* Problem statement: What you return should match the entries below exactly, only without the images.

* Provided entries:
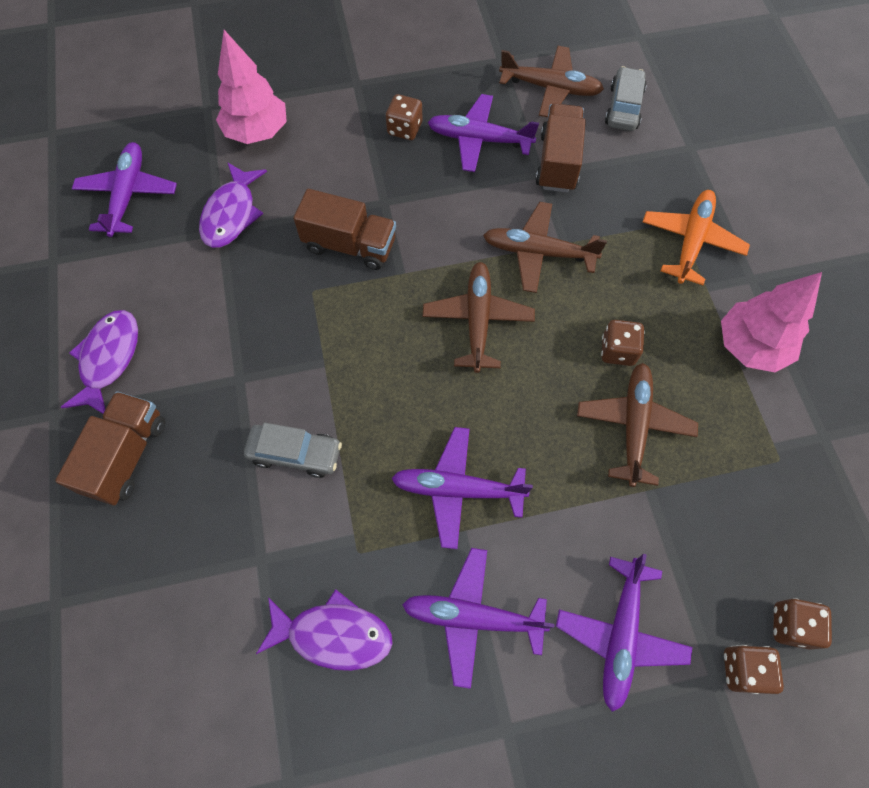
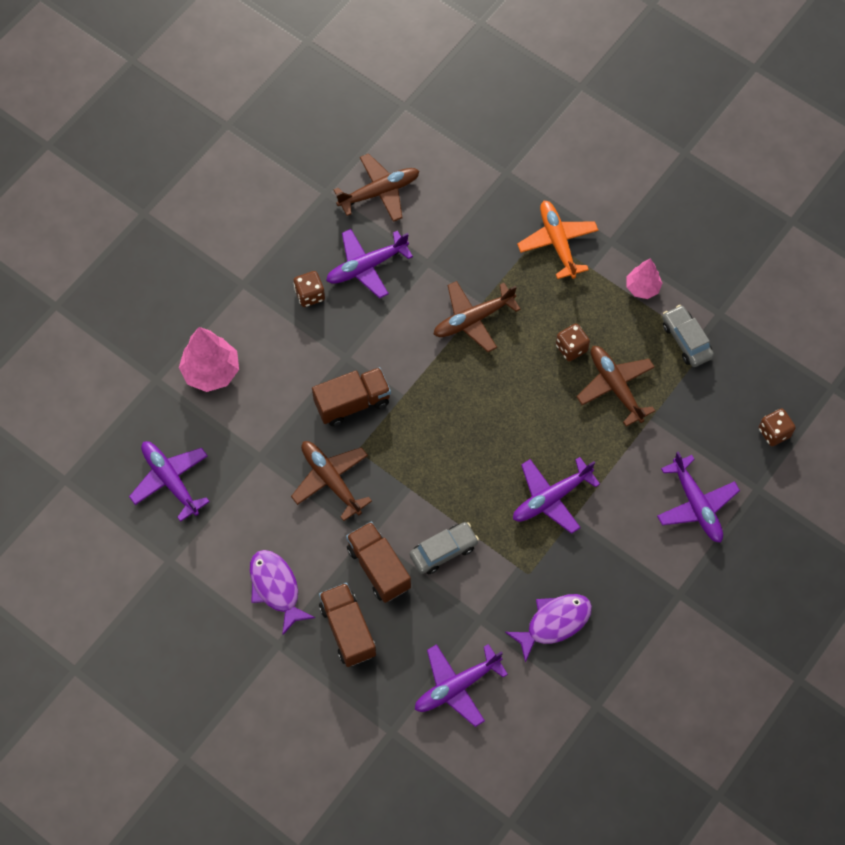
camera: 40 degrees left, 0 degrees up
(231, 214) = (255, 440): purple fish -> none
(473, 617) = (617, 556): purple plane -> purple plane (457, 686)
(477, 320) = (475, 391): brown plane -> brown plane (331, 480)
(557, 162) = (431, 246): brown truck -> brown truck (378, 568)
(623, 107) = (439, 172): grey car -> grey car (686, 340)
(743, 669) = (767, 473): brown dice -> none
(750, 346) = (642, 287): pink tree -> pink tree, size x0.62

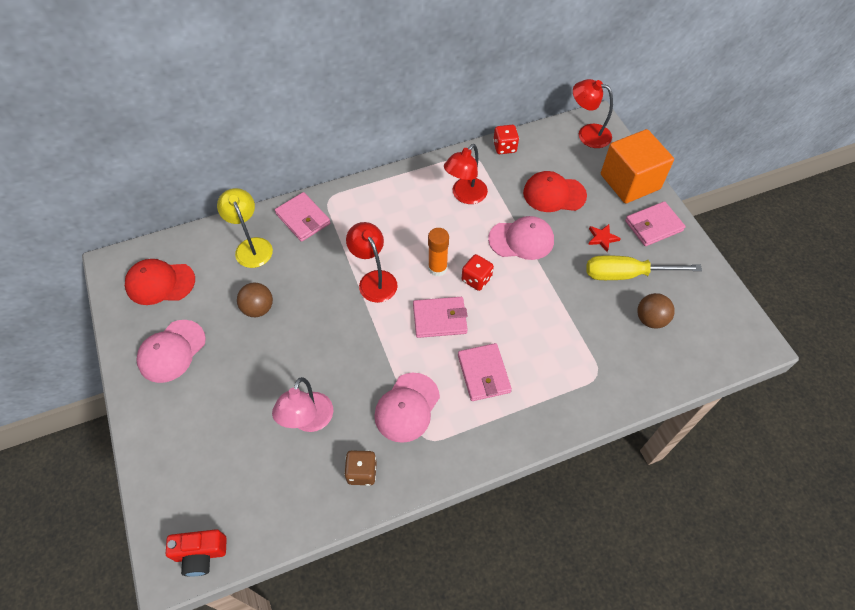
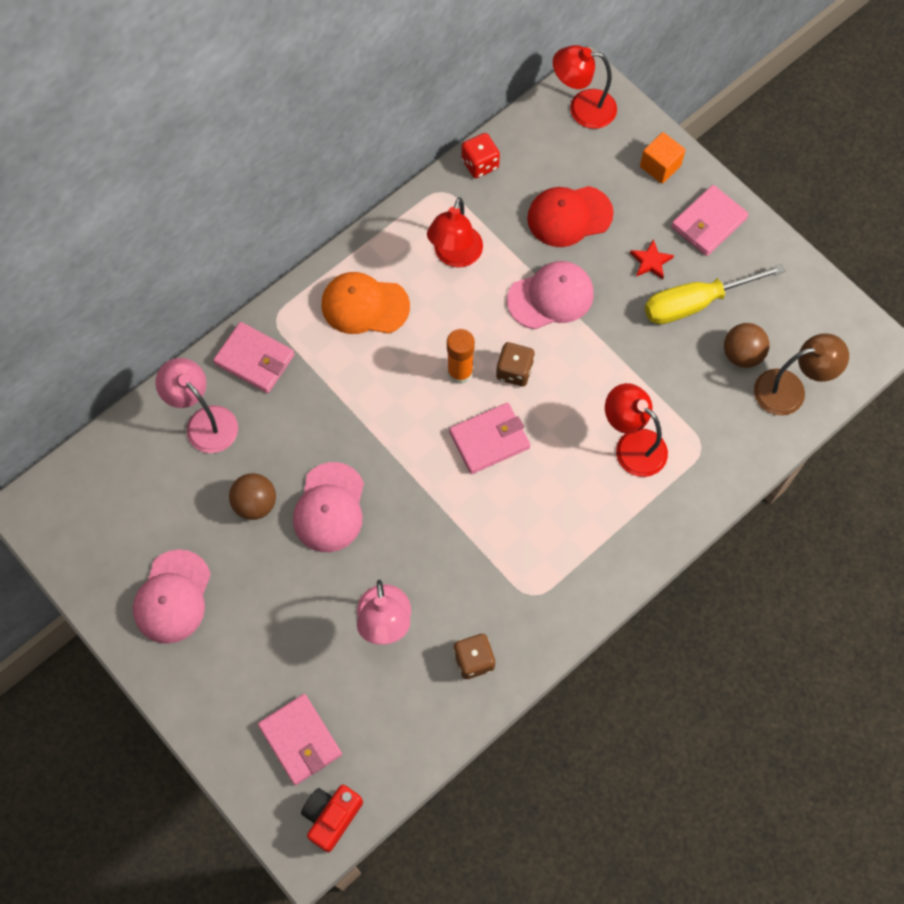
camera: 20 degrees left, 10 degrees up
(160, 283) = (109, 513): red cap -> none
(201, 554) = (331, 816): red camera -> red camera turned 150 degrees clockwise
(251, 246) = (204, 421): yellow lamp -> pink lamp
(374, 280) = (386, 415): red lamp -> red lamp (632, 445)
(391, 208) = (365, 305): none -> orange cap
(407, 407) = (494, 565): pink cap -> pink cap (329, 508)
(476, 279) = (514, 371): red dice -> brown dice
(483, 373) = (569, 492): pink wallet -> pink wallet (300, 740)
(630, 181) = (660, 166): orange cube -> orange cube, size x0.50
(681, 355) = (790, 390): none -> brown lamp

* Result:
camera: 40 degrees left, 0 degrees up
(231, 214) = (255, 440): purple fish -> none
(473, 617) = (617, 556): purple plane -> purple plane (457, 686)
(477, 320) = (475, 391): brown plane -> brown plane (331, 480)
(557, 162) = (431, 246): brown truck -> brown truck (378, 568)
(623, 107) = (439, 172): grey car -> grey car (686, 340)
(743, 669) = (767, 473): brown dice -> none
(750, 346) = (642, 287): pink tree -> pink tree, size x0.62

camera: 20 degrees left, 10 degrees up
(160, 283) = (109, 513): red cap -> none
(201, 554) = (331, 816): red camera -> red camera turned 150 degrees clockwise
(251, 246) = (204, 421): yellow lamp -> pink lamp
(374, 280) = (386, 415): red lamp -> red lamp (632, 445)
(391, 208) = (365, 305): none -> orange cap
(407, 407) = (494, 565): pink cap -> pink cap (329, 508)
(476, 279) = (514, 371): red dice -> brown dice
(483, 373) = (569, 492): pink wallet -> pink wallet (300, 740)
(630, 181) = (660, 166): orange cube -> orange cube, size x0.50
(681, 355) = (790, 390): none -> brown lamp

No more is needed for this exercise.